Goal of the exercise:
Report every line in the rows below that contains the string 'single', copying each line in full. Matches are case-sensitive.

**** Extracted information

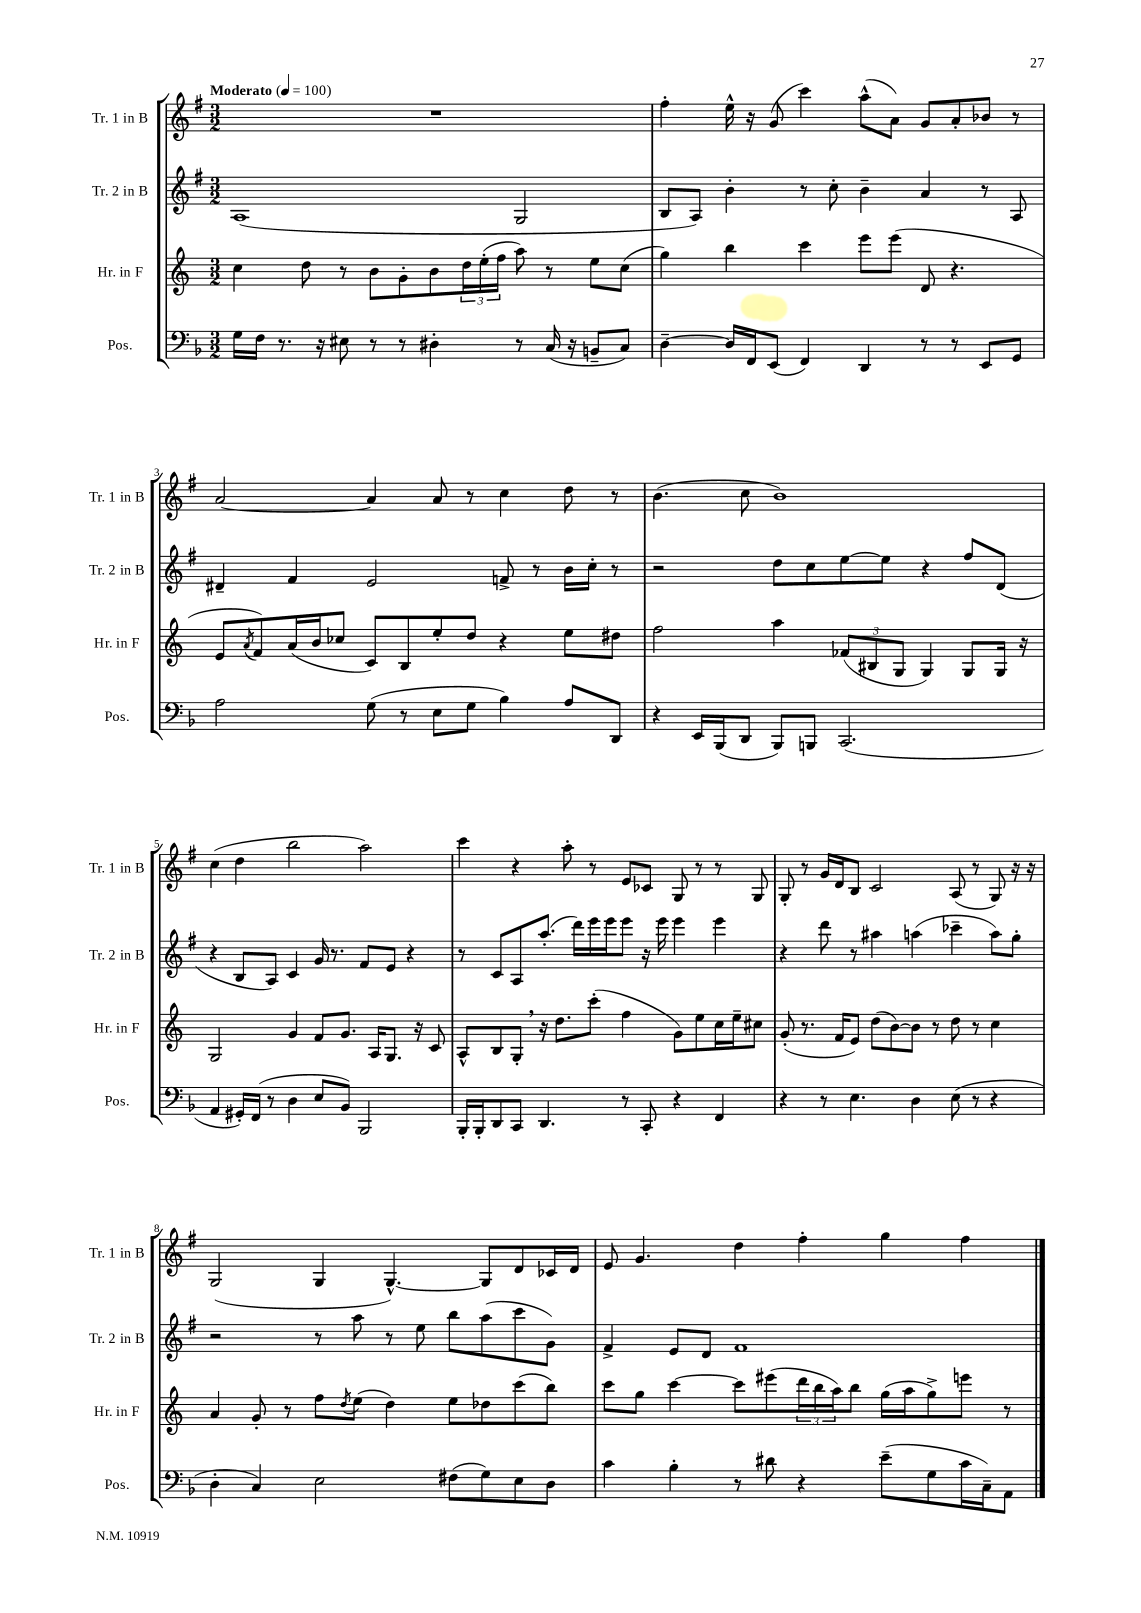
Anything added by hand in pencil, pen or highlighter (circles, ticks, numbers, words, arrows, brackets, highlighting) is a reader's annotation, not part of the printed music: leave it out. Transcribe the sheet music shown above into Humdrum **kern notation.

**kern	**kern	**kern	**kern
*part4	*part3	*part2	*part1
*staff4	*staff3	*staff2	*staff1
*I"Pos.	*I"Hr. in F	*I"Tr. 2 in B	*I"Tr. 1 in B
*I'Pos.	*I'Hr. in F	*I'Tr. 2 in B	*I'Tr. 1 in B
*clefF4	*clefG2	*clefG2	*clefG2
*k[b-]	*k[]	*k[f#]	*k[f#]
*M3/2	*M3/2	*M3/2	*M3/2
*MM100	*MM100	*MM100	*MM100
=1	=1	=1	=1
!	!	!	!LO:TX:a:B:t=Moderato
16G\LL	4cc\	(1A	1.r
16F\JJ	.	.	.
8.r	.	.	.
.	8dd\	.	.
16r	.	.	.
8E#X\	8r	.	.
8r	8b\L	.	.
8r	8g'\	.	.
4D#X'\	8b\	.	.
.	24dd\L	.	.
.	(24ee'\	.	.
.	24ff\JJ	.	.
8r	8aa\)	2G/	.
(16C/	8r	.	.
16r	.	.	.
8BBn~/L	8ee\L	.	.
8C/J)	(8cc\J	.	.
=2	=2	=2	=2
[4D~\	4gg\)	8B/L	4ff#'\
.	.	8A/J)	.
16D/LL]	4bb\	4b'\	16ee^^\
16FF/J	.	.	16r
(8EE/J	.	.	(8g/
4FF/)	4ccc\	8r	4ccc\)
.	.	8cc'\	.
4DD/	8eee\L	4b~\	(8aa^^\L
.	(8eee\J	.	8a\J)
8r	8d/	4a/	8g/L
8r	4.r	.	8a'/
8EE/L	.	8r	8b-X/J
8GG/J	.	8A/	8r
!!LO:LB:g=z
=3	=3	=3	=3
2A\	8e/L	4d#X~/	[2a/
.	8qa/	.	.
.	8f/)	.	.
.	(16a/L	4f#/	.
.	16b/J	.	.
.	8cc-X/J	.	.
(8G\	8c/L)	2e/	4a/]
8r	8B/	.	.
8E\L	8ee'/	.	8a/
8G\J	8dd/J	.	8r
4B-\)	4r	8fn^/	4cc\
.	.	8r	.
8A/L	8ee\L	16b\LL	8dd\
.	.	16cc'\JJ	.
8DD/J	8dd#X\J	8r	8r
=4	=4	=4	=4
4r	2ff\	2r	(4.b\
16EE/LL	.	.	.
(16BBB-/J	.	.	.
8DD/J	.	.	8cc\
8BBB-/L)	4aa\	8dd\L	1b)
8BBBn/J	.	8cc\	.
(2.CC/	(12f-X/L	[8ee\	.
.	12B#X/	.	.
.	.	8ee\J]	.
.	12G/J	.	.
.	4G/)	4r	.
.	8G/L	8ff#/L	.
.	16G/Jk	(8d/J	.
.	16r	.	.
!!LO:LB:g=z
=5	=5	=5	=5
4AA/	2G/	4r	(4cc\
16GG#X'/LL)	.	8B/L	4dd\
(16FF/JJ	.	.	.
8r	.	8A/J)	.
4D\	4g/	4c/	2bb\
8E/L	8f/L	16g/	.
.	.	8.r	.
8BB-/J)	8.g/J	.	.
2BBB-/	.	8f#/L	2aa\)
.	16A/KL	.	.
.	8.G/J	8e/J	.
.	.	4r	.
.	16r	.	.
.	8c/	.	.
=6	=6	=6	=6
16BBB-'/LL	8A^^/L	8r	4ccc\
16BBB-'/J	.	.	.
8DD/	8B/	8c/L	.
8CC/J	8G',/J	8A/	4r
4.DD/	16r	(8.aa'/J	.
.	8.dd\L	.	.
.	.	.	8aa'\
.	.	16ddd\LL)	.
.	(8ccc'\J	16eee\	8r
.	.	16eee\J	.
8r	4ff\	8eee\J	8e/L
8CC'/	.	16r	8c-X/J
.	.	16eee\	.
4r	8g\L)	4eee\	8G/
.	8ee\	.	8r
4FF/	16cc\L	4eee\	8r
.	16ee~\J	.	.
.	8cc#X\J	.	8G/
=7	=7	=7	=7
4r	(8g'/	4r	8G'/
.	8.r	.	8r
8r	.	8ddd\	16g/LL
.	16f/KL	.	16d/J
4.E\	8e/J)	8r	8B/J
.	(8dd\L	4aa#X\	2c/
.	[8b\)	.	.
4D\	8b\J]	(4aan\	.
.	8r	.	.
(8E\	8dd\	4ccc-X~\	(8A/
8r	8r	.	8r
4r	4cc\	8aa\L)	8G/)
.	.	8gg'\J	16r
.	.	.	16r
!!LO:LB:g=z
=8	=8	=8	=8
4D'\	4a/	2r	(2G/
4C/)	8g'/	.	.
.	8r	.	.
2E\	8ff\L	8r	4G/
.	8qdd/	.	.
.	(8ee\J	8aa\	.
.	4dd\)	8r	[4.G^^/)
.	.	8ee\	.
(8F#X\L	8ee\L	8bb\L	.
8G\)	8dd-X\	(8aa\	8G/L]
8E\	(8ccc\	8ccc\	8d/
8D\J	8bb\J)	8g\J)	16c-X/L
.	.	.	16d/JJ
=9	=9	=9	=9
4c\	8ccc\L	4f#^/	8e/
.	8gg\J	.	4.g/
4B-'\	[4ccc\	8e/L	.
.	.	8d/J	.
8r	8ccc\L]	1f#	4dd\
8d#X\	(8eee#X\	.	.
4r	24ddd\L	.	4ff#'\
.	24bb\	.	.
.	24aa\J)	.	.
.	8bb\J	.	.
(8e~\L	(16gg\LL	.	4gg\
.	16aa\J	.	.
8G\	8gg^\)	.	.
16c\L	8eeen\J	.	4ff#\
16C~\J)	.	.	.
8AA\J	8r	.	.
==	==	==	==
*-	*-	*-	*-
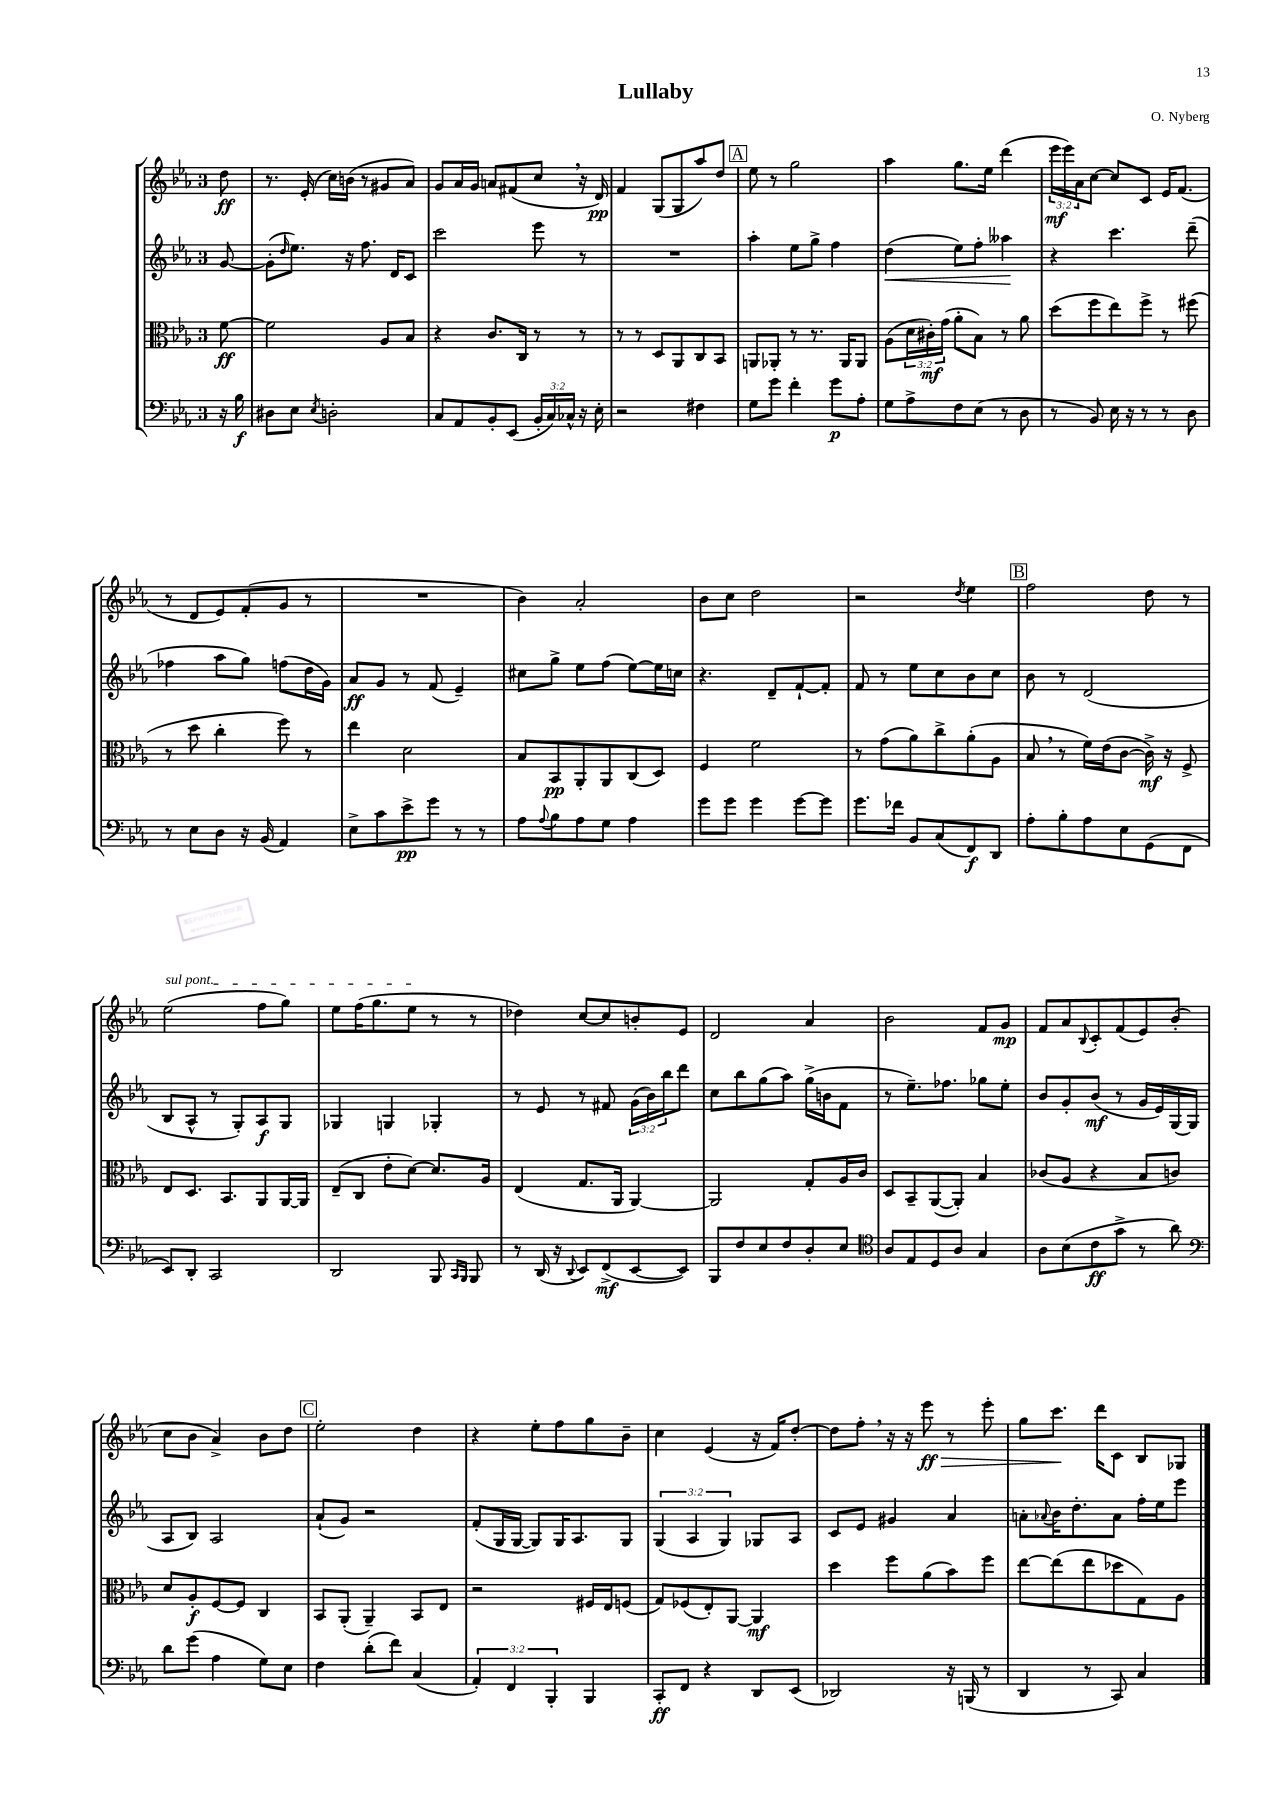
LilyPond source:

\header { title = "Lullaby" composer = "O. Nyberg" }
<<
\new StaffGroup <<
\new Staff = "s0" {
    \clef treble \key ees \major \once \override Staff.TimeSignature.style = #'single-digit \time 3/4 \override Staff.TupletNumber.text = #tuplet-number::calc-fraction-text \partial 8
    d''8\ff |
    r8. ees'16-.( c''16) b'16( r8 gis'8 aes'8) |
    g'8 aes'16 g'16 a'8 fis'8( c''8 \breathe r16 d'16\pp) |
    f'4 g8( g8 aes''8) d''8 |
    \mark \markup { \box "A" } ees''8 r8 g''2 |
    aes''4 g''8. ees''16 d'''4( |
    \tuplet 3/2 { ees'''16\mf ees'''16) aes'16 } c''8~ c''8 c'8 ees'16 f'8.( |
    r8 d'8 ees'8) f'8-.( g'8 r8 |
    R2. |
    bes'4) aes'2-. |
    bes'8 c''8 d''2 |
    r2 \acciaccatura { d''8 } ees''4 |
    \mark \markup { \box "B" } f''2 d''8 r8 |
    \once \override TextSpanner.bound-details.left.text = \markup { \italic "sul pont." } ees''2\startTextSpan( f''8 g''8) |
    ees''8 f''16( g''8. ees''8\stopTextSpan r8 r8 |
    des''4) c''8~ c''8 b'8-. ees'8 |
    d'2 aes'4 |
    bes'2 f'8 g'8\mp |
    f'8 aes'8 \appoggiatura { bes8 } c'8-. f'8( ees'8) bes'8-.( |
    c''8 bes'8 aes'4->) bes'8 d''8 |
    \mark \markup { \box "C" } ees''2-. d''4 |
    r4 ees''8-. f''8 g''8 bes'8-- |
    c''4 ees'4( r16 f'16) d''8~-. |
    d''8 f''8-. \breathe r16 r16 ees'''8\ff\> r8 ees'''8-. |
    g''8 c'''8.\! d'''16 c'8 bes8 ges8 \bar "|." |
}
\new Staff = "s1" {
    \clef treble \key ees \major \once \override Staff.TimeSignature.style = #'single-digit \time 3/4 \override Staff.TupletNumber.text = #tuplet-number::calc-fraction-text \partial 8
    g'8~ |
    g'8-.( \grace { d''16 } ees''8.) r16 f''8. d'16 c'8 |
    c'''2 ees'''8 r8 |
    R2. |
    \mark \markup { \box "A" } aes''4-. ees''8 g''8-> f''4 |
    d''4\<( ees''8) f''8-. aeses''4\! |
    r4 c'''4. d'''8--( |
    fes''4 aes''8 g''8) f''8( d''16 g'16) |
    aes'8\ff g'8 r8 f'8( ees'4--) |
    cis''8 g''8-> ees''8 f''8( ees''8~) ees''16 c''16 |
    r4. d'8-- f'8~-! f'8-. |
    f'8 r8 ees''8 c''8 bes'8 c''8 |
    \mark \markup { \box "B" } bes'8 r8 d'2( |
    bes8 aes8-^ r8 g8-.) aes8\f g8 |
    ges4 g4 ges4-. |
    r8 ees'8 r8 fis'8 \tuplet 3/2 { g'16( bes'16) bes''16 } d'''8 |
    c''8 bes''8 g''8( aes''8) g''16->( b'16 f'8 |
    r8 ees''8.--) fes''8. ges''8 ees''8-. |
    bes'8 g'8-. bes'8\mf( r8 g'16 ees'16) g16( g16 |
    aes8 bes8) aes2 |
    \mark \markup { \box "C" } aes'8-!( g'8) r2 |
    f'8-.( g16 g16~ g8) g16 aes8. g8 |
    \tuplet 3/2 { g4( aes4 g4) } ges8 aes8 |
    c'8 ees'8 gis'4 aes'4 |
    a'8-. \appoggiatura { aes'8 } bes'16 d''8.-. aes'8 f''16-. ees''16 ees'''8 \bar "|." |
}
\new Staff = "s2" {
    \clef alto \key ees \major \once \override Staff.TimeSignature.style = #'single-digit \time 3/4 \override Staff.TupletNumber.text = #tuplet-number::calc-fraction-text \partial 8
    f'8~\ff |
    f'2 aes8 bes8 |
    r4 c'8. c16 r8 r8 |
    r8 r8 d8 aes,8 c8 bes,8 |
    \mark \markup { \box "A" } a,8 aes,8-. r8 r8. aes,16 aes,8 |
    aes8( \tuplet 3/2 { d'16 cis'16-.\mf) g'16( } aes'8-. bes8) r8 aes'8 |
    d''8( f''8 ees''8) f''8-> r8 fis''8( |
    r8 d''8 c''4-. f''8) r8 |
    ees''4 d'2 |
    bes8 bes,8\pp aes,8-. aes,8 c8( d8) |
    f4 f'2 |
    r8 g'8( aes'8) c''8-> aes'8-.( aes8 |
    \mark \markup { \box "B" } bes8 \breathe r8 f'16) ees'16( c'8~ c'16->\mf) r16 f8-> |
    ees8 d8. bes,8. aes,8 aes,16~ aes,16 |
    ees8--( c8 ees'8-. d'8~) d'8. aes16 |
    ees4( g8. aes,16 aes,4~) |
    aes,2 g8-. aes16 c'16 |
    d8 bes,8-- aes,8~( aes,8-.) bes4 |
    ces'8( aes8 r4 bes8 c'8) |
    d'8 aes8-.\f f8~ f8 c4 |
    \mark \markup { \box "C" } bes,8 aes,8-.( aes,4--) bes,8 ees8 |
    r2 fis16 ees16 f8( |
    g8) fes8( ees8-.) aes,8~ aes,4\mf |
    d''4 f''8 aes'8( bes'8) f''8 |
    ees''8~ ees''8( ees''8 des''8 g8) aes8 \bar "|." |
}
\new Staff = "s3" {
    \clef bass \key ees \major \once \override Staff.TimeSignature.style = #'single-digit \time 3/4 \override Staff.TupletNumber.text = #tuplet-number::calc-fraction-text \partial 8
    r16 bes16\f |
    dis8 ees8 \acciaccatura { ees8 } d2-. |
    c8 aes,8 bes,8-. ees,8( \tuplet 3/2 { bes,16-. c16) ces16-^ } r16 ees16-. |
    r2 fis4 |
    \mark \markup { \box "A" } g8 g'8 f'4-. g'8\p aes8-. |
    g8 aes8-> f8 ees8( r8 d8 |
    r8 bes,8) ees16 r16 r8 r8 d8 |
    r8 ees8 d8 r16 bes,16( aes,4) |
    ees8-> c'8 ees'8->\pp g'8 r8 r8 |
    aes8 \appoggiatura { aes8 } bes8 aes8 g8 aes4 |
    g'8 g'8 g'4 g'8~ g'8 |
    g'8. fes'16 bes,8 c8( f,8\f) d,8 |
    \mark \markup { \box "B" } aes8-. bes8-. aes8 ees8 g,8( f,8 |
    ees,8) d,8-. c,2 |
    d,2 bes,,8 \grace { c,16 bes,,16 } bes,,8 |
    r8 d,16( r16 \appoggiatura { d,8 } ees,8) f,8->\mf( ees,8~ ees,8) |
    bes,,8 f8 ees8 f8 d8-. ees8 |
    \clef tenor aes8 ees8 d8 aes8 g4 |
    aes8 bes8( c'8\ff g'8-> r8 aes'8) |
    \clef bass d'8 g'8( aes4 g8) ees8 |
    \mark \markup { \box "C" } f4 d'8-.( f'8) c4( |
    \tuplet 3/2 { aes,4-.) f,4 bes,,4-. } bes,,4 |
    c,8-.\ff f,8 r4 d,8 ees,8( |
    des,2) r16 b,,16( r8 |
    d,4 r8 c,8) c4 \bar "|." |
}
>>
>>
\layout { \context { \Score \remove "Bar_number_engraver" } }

********

Result for this exercise:
    \clef treble \key ees \major \once \override Staff.TimeSignature.style = #'single-digit \time 3/4 \override Staff.TupletNumber.text = #tuplet-number::calc-fraction-text \partial 8
    \clef treble \key ees \major \once \override Staff.TimeSignature.style = #'single-digit \time 3/4 \override Staff.TupletNumber.text = #tuplet-number::calc-fraction-text \partial 8
    \clef alto \key ees \major \once \override Staff.TimeSignature.style = #'single-digit \time 3/4 \override Staff.TupletNumber.text = #tuplet-number::calc-fraction-text \partial 8
    \clef bass \key ees \major \once \override Staff.TimeSignature.style = #'single-digit \time 3/4 \override Staff.TupletNumber.text = #tuplet-number::calc-fraction-text \partial 8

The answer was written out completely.